*Task data*.
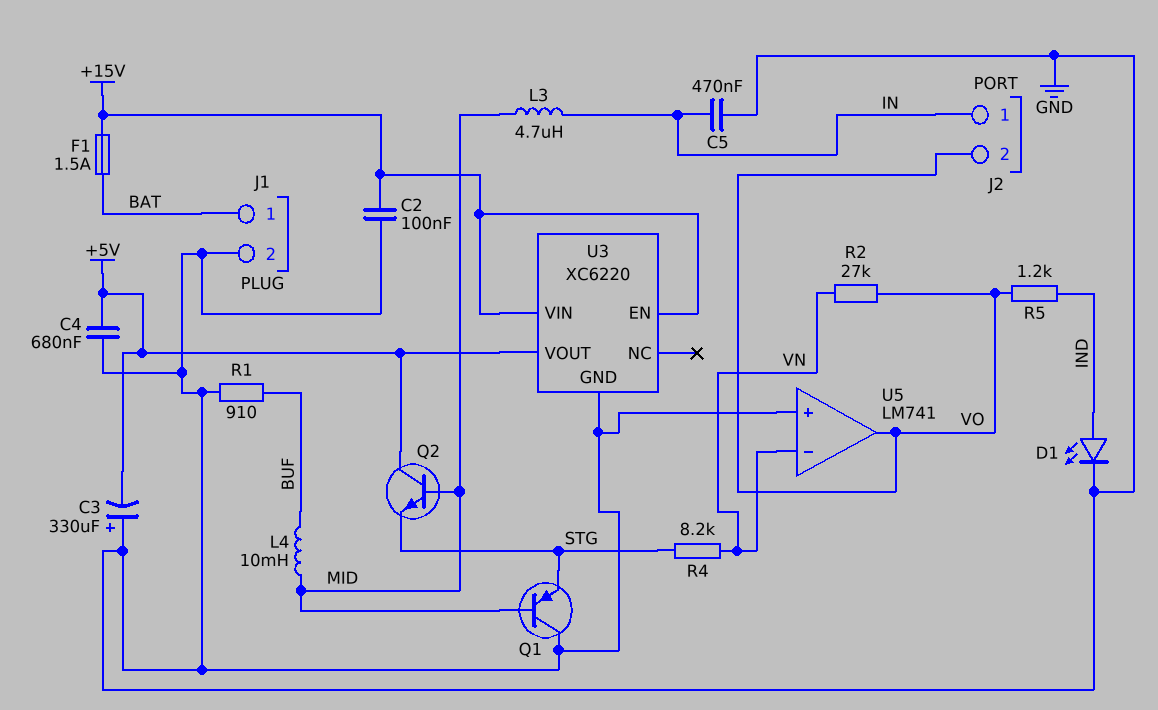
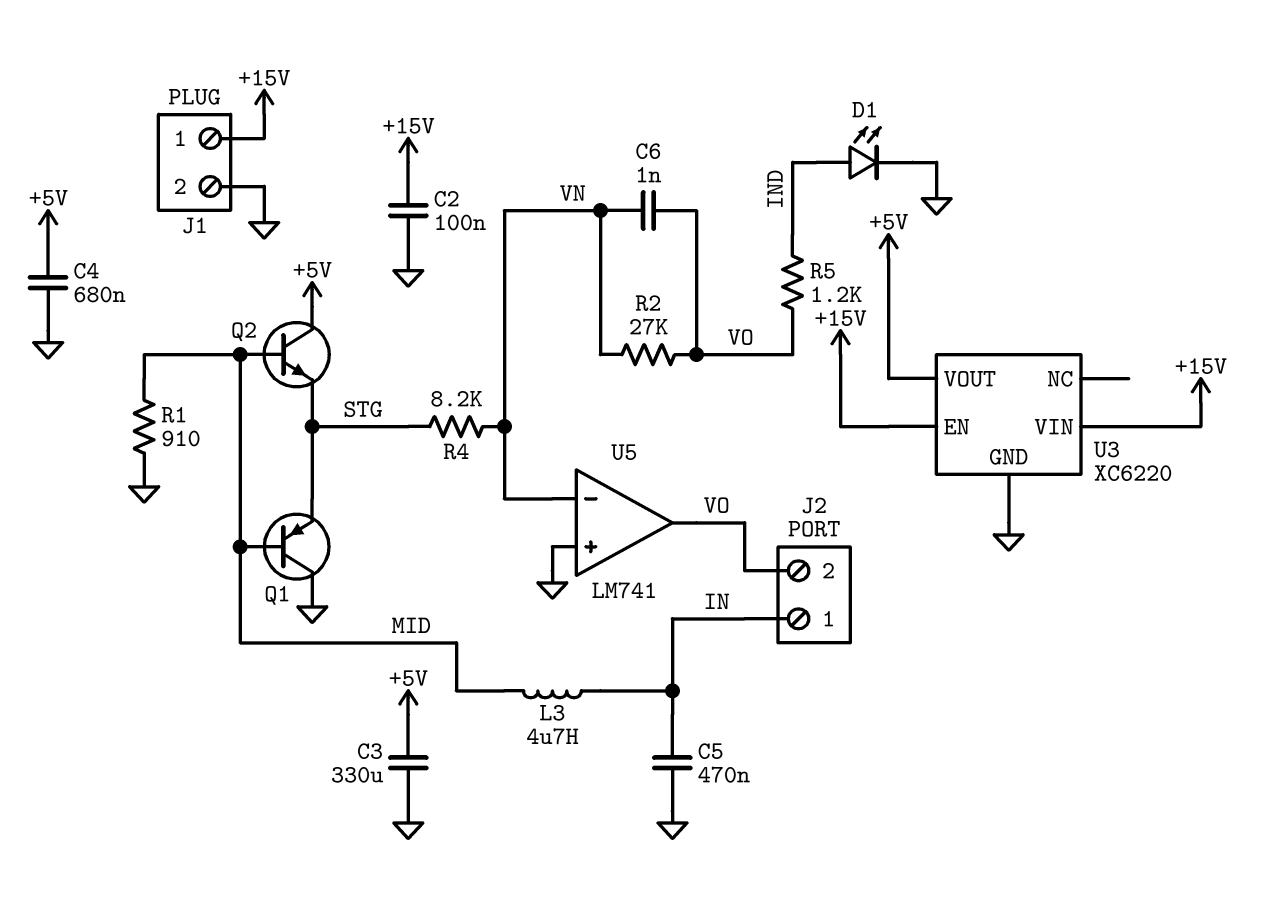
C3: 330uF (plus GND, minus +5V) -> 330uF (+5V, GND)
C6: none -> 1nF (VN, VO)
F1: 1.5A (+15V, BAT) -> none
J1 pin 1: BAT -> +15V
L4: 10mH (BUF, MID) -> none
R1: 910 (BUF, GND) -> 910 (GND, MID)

* * *

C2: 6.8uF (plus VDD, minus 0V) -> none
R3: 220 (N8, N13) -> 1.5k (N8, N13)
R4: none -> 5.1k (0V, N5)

*Exercise brief*.
If a line of the listing above contains "none", pick it out and copy it.

*Finished task*.
C6: none -> 1nF (VN, VO)
F1: 1.5A (+15V, BAT) -> none
L4: 10mH (BUF, MID) -> none
C2: 6.8uF (plus VDD, minus 0V) -> none
R4: none -> 5.1k (0V, N5)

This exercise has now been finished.